Aim of the exercise:
Nothing other than the lines from the one containing "orange key (512,335)" through the last line of the data below should be output, each reproduced exactly.

Extracted entries:

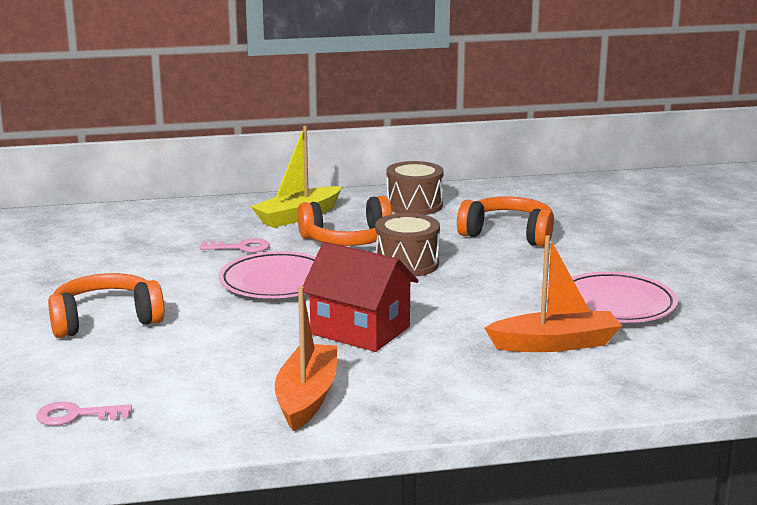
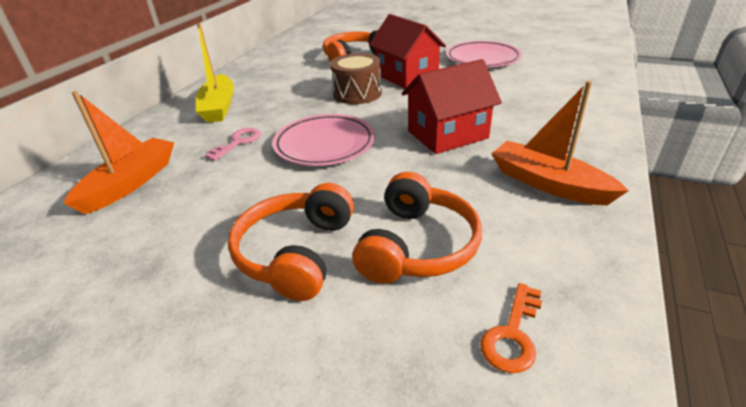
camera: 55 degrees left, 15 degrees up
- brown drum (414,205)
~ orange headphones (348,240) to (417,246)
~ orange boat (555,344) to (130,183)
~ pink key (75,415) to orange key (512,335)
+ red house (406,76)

Written reply:
~ pink key (75,415) to orange key (512,335)
+ red house (406,76)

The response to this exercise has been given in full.